■ BRIEF: Leave the pictures out, and repeat exactly every line from the one with "BLACK TEDDY BEAR" through the end of the data below.

─── DATA EXTRACTS ───

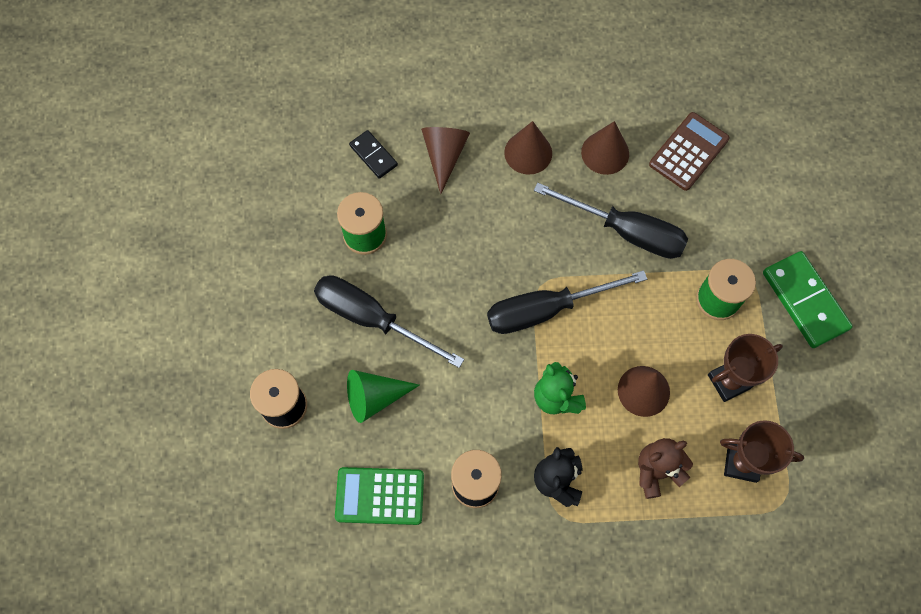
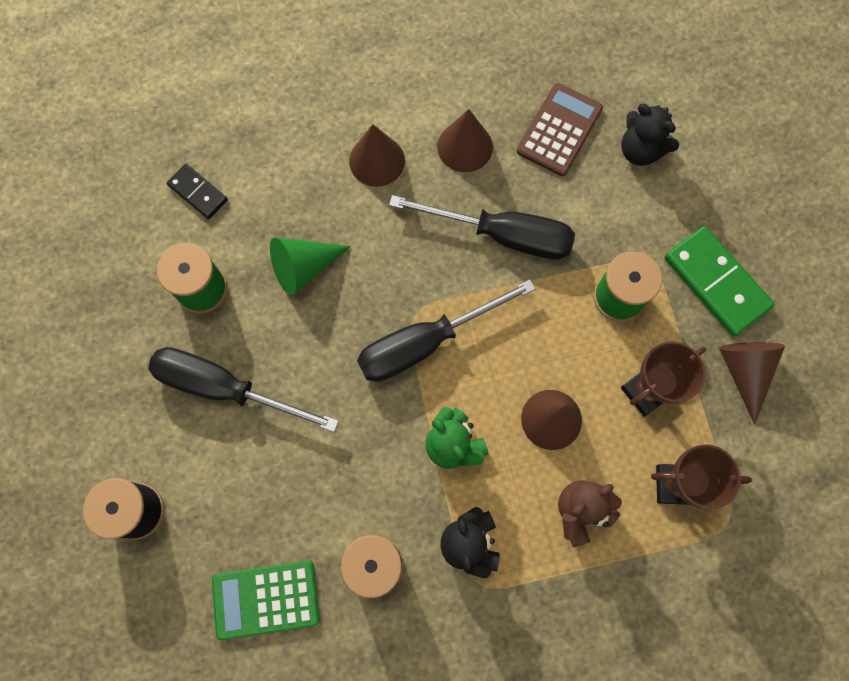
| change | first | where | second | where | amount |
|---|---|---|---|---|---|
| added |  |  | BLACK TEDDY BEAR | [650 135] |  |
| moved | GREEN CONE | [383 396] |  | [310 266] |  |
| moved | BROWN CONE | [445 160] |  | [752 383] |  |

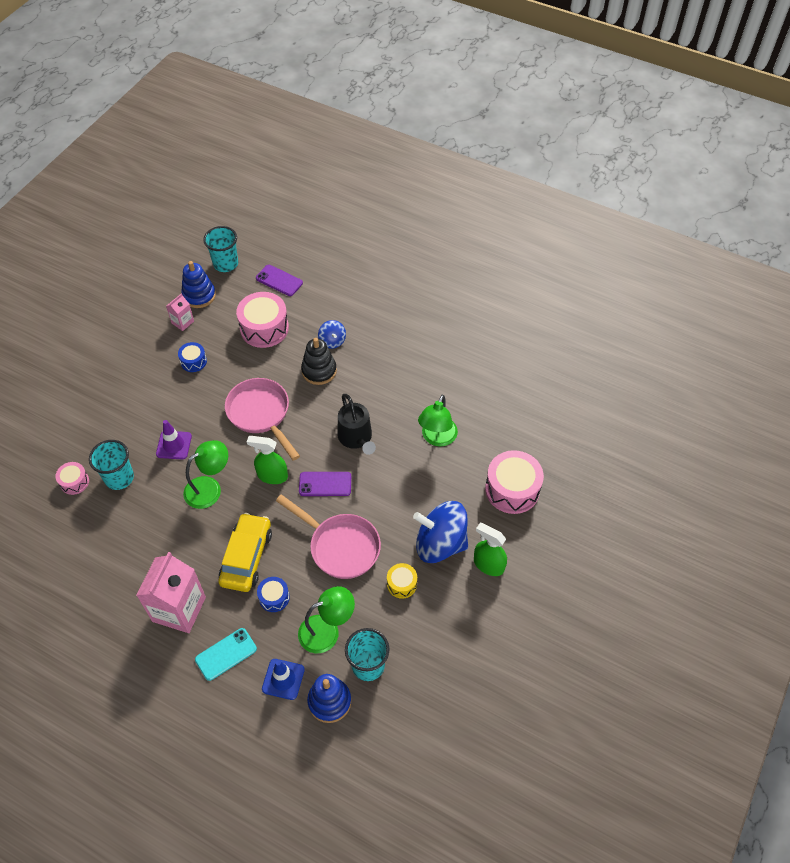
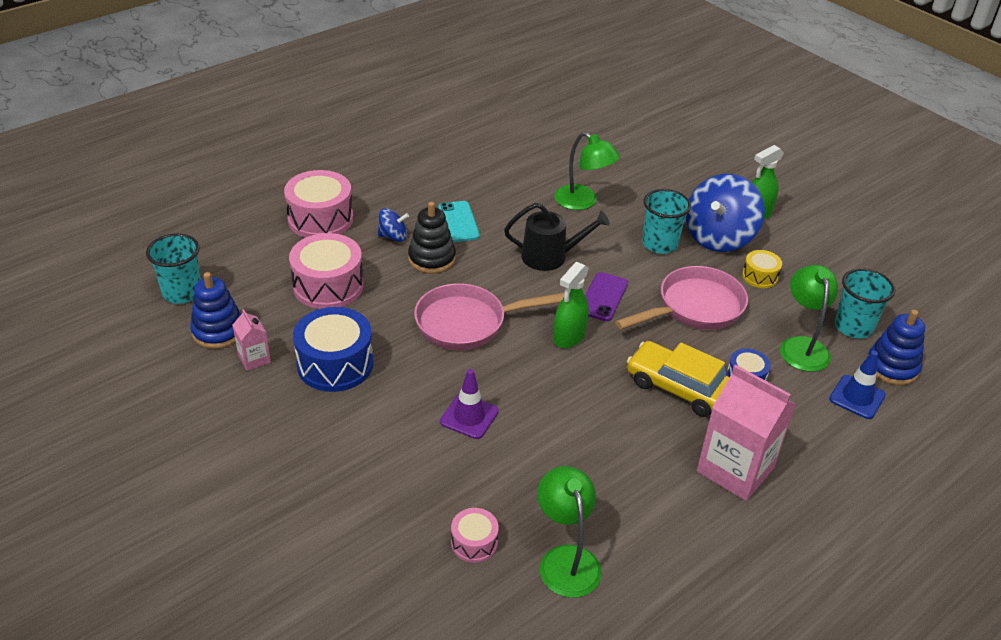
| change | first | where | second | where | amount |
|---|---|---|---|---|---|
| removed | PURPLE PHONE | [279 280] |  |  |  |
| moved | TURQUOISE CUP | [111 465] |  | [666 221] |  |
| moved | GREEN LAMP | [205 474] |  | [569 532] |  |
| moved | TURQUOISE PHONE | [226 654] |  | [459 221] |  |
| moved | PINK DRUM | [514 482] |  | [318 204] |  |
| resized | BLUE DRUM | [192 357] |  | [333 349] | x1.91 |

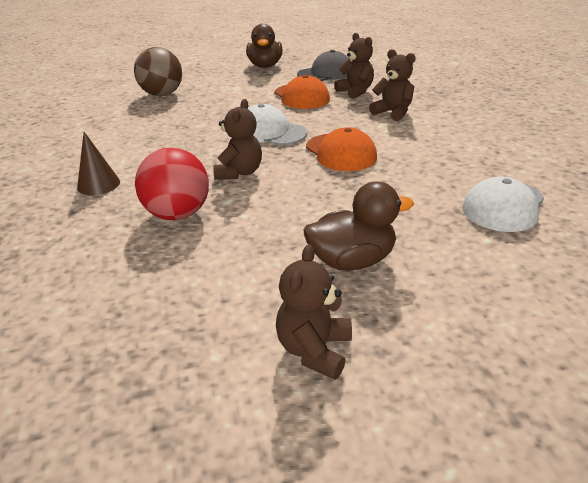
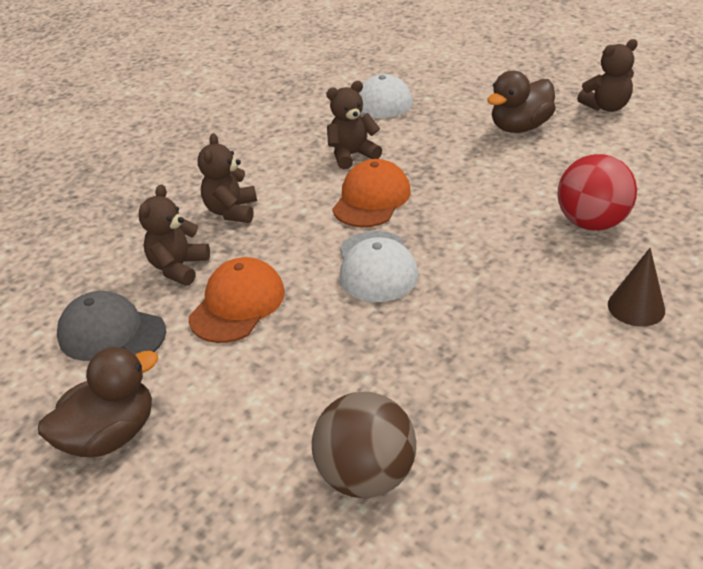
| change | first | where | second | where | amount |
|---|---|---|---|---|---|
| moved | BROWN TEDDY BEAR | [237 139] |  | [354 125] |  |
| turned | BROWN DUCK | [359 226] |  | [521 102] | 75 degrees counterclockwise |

───

■ TASK OUTPUT:
| added |  |  | BLACK TEDDY BEAR | [650 135] |  |
| moved | GREEN CONE | [383 396] |  | [310 266] |  |
| moved | BROWN CONE | [445 160] |  | [752 383] |  |

| change | first | where | second | where | amount |
|---|---|---|---|---|---|
| removed | PURPLE PHONE | [279 280] |  |  |  |
| moved | TURQUOISE CUP | [111 465] |  | [666 221] |  |
| moved | GREEN LAMP | [205 474] |  | [569 532] |  |
| moved | TURQUOISE PHONE | [226 654] |  | [459 221] |  |
| moved | PINK DRUM | [514 482] |  | [318 204] |  |
| resized | BLUE DRUM | [192 357] |  | [333 349] | x1.91 |

| change | first | where | second | where | amount |
|---|---|---|---|---|---|
| moved | BROWN TEDDY BEAR | [237 139] |  | [354 125] |  |
| turned | BROWN DUCK | [359 226] |  | [521 102] | 75 degrees counterclockwise |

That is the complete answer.